> **What you should do**: Line by line, output everything from the one that contains "U2: AND 74HC08" through the end of the material below, exactly as written and with no pictures.

> **Extracted information**:

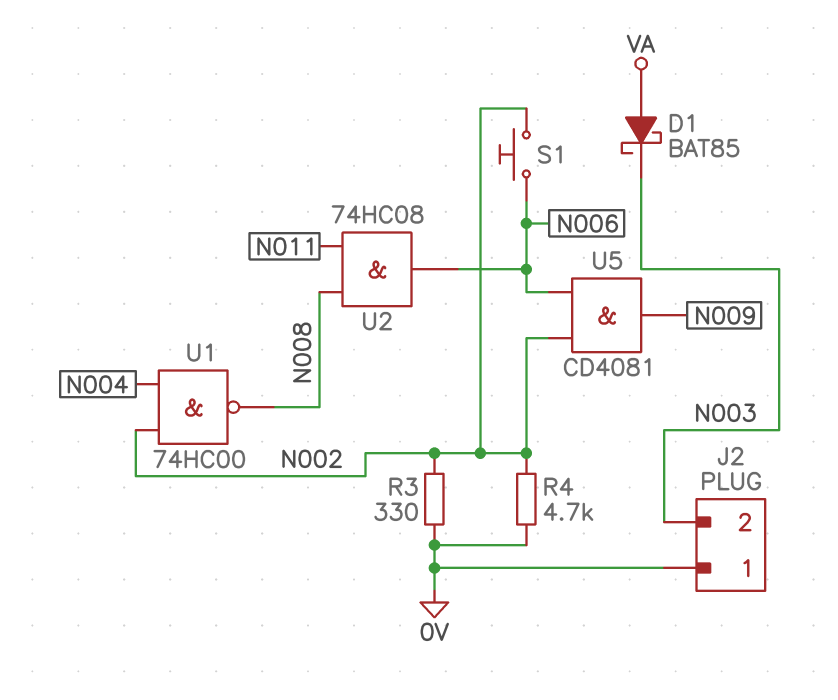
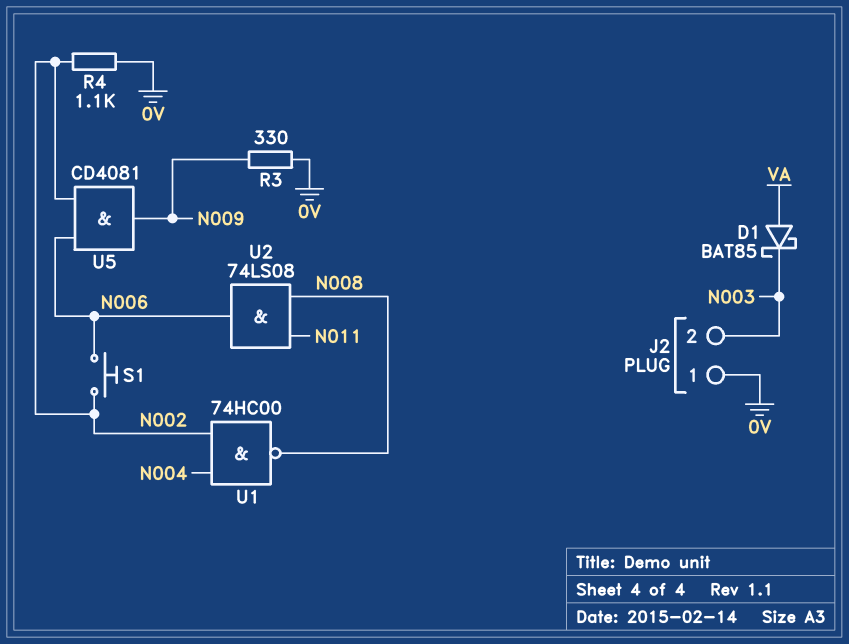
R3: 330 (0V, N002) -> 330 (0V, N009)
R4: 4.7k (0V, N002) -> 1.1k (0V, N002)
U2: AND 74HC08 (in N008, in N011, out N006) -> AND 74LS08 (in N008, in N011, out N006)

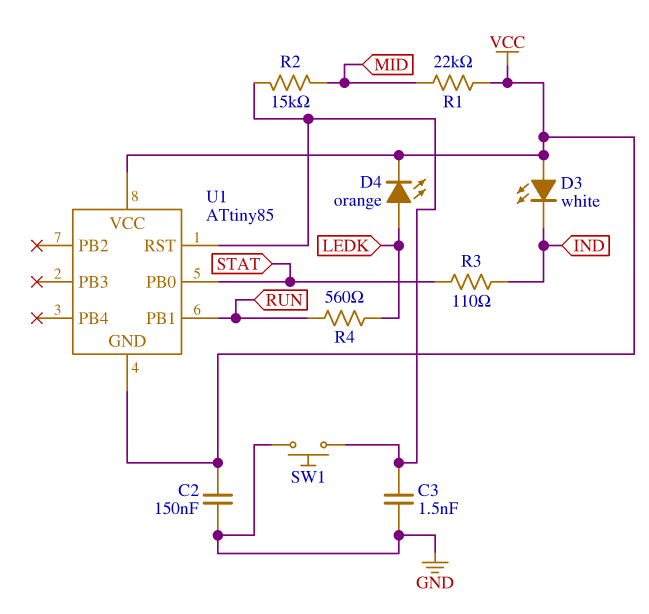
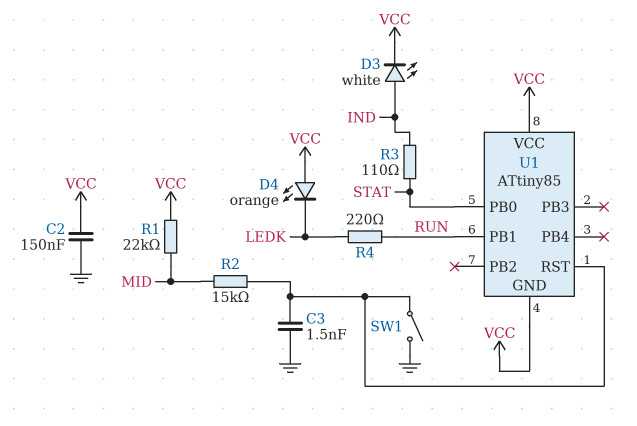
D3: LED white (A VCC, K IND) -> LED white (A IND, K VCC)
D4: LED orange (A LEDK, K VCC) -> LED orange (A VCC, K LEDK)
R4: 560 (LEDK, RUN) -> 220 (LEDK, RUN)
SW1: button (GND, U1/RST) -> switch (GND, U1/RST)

> **Solution**:
U2: AND 74HC08 (in N008, in N011, out N006) -> AND 74LS08 (in N008, in N011, out N006)

D3: LED white (A VCC, K IND) -> LED white (A IND, K VCC)
D4: LED orange (A LEDK, K VCC) -> LED orange (A VCC, K LEDK)
R4: 560 (LEDK, RUN) -> 220 (LEDK, RUN)
SW1: button (GND, U1/RST) -> switch (GND, U1/RST)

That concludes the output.